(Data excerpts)
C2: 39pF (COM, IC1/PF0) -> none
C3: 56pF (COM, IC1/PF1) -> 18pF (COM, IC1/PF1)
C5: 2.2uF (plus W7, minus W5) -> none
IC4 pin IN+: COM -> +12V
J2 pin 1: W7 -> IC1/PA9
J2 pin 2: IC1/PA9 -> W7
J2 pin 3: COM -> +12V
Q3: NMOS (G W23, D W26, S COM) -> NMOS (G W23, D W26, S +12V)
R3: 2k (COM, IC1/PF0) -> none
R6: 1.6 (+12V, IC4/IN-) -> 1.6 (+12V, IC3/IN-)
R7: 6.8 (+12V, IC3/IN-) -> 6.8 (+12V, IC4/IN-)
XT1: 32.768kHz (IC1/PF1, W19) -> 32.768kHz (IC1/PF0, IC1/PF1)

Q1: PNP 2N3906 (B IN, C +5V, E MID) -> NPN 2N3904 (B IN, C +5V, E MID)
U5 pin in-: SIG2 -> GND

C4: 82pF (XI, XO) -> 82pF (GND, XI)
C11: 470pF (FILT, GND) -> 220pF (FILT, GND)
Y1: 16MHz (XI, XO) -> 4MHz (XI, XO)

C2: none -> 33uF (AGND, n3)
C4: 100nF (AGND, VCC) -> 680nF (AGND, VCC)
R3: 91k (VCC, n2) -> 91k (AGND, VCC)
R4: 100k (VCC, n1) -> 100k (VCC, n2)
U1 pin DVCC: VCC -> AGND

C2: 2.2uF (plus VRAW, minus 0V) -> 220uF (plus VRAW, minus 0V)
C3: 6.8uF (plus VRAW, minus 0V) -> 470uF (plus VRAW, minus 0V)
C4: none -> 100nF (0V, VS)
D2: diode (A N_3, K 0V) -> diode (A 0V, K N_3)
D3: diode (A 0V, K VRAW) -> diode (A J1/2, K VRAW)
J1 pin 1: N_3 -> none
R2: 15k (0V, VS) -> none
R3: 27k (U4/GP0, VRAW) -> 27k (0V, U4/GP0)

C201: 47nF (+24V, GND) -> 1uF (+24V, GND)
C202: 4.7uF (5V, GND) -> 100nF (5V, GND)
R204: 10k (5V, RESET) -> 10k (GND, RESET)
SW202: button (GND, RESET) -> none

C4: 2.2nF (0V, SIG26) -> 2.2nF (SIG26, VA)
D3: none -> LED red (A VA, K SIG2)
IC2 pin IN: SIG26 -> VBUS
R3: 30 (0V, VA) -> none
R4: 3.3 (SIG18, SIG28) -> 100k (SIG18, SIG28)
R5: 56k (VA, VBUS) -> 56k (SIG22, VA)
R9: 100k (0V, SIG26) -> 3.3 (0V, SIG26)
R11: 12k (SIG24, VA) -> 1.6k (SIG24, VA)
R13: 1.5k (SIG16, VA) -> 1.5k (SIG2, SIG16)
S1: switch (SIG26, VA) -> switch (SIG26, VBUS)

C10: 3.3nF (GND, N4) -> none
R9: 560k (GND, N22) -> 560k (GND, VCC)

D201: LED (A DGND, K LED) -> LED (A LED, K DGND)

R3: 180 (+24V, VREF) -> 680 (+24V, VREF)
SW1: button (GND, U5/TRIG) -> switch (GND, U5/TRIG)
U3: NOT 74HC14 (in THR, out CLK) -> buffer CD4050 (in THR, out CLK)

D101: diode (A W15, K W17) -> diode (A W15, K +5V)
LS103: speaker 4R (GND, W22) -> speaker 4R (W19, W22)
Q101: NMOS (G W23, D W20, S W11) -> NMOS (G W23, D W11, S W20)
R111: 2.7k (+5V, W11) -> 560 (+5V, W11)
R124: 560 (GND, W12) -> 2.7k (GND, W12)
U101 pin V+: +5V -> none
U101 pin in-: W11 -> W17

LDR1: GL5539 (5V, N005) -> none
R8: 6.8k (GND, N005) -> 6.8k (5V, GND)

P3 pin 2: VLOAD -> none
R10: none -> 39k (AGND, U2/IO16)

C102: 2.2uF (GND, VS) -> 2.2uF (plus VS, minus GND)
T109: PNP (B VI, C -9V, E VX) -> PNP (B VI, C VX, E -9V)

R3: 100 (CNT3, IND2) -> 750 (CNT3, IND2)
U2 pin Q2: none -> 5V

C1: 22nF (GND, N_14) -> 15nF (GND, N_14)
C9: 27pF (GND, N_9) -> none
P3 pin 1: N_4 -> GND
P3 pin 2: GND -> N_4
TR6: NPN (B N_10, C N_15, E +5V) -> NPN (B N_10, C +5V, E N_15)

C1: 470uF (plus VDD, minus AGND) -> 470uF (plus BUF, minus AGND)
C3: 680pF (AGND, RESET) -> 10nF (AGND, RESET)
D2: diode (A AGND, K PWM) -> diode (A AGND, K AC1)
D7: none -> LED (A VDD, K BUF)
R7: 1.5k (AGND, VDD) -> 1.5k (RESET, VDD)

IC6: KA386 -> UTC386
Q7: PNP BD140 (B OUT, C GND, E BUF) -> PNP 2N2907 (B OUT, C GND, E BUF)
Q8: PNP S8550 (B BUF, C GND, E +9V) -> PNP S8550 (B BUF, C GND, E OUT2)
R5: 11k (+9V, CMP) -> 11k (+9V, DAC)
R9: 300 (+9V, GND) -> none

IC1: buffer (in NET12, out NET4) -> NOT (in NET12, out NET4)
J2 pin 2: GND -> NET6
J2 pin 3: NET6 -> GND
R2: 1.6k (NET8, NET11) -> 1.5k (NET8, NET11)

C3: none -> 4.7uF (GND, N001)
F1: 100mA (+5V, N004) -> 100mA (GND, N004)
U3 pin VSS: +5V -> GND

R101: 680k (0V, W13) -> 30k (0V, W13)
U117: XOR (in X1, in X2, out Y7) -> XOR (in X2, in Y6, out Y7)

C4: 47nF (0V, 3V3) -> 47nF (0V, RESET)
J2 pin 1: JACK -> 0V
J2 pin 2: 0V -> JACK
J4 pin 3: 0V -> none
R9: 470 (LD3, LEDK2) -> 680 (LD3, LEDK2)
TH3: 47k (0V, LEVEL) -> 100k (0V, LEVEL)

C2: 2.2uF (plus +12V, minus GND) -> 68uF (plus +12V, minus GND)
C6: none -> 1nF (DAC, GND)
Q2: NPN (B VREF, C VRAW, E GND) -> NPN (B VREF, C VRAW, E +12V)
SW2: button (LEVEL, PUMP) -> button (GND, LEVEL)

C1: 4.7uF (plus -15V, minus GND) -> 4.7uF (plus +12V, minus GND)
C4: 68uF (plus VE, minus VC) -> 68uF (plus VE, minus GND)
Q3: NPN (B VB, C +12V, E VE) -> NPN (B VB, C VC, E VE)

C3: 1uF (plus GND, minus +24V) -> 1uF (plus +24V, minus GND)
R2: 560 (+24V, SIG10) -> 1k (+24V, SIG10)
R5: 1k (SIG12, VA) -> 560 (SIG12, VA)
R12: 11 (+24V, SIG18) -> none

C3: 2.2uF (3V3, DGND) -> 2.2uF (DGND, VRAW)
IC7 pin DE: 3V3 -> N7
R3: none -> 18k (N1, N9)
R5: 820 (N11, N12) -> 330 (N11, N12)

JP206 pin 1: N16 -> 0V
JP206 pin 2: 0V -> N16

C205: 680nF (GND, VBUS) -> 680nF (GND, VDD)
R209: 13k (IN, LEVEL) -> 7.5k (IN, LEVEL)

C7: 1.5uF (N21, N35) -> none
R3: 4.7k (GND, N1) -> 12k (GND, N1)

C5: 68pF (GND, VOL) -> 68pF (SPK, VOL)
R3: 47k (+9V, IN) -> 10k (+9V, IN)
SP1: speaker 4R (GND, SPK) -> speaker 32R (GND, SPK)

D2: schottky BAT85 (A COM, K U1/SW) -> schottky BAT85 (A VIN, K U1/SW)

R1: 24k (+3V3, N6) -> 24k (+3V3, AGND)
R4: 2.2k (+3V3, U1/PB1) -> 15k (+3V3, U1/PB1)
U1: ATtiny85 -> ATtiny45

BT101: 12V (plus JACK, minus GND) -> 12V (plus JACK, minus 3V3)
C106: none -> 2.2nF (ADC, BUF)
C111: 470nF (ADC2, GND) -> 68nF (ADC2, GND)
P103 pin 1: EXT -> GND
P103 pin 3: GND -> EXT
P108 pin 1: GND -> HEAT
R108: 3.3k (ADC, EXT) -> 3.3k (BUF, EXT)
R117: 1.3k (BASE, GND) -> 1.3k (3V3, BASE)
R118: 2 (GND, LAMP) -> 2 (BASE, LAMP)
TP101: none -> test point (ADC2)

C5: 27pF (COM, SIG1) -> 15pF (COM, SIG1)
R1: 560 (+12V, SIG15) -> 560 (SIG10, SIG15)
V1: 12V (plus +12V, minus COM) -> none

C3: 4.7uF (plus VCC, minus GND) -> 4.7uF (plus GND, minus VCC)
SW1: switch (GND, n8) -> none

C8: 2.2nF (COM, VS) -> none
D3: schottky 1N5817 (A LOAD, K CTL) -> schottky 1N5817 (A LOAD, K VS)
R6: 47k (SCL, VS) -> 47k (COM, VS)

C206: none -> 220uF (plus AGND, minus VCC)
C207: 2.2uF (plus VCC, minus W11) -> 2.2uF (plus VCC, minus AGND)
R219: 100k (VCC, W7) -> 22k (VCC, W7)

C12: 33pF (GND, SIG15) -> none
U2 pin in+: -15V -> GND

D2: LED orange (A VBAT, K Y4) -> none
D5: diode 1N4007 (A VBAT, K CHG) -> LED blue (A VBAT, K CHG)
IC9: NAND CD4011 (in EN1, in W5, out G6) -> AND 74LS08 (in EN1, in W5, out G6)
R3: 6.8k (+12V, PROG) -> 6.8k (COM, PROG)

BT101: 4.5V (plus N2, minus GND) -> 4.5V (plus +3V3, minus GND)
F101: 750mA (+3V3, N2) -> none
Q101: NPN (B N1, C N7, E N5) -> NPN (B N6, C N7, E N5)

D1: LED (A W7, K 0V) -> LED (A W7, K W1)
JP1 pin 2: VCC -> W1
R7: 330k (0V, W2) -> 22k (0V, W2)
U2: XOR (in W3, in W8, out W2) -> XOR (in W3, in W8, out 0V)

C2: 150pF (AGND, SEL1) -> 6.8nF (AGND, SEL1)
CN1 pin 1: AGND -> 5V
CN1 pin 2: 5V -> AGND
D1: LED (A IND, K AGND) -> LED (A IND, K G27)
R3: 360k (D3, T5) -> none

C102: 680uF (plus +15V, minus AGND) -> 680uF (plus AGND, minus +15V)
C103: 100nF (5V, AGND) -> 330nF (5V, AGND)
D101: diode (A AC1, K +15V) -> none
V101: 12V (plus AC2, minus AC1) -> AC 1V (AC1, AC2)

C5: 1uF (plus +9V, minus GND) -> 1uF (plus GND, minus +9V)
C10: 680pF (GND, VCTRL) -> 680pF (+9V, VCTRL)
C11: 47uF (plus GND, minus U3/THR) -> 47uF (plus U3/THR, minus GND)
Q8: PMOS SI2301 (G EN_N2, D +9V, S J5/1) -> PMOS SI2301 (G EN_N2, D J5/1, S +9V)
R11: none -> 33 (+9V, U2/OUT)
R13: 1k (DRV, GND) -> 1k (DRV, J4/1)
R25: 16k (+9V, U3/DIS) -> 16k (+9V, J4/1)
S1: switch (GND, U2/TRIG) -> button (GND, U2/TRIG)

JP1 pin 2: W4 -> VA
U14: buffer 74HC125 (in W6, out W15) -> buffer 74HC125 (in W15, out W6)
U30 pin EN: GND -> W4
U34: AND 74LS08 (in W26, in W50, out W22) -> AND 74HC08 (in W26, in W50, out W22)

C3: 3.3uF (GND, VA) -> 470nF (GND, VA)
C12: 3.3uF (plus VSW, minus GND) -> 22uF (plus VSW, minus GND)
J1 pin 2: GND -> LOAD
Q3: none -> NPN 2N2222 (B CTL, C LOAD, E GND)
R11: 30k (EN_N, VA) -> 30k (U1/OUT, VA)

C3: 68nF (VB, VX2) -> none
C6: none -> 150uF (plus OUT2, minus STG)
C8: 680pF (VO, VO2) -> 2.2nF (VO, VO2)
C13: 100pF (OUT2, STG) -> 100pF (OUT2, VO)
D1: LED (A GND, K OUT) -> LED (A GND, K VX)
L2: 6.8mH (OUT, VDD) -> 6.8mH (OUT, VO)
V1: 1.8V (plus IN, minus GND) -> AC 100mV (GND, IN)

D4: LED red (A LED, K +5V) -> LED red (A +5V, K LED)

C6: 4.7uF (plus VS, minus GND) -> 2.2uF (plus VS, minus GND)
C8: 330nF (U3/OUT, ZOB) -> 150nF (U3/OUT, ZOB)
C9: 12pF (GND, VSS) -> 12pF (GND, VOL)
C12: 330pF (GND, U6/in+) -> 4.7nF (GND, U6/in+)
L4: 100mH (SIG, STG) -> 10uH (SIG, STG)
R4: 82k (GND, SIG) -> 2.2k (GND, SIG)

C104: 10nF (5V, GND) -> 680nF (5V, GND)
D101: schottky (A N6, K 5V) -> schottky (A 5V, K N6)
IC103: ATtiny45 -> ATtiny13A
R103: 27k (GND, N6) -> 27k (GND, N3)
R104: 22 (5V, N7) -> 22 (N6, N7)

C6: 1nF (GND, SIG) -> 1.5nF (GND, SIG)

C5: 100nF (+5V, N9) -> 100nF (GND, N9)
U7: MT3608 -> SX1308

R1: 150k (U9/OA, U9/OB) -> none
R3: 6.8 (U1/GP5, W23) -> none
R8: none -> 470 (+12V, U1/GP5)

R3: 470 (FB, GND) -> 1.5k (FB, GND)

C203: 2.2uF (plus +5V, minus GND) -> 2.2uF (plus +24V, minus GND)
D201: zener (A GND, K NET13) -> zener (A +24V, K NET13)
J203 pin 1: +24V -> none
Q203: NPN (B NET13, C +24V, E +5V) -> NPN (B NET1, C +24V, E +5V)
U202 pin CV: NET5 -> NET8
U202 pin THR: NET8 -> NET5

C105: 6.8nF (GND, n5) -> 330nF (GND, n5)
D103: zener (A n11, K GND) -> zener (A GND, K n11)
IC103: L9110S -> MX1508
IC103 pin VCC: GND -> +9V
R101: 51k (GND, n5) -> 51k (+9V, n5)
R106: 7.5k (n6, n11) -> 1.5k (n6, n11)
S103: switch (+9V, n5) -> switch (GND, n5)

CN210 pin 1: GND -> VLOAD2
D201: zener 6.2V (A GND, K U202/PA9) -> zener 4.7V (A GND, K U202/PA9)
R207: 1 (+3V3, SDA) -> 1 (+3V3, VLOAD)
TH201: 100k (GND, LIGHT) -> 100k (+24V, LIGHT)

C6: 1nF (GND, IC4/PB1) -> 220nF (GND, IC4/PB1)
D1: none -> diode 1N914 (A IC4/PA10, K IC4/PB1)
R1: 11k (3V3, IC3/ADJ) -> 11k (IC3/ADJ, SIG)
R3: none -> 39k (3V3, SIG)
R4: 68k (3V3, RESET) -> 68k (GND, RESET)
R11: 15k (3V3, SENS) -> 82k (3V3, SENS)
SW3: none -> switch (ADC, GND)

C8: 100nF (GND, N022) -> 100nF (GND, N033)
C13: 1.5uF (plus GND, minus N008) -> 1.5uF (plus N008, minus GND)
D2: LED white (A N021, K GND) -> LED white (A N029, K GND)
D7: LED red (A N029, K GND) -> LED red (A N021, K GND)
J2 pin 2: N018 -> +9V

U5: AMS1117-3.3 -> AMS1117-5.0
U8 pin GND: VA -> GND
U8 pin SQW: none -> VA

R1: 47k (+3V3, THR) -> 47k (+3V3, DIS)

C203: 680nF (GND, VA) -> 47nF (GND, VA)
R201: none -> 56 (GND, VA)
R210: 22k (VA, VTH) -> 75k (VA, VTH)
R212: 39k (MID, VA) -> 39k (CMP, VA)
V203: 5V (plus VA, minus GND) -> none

DIRECTIONS => Read the entries above, then pull out the lines that include "LEVEL".

ANSWER AREA =>
TH3: 47k (0V, LEVEL) -> 100k (0V, LEVEL)
SW2: button (LEVEL, PUMP) -> button (GND, LEVEL)
R209: 13k (IN, LEVEL) -> 7.5k (IN, LEVEL)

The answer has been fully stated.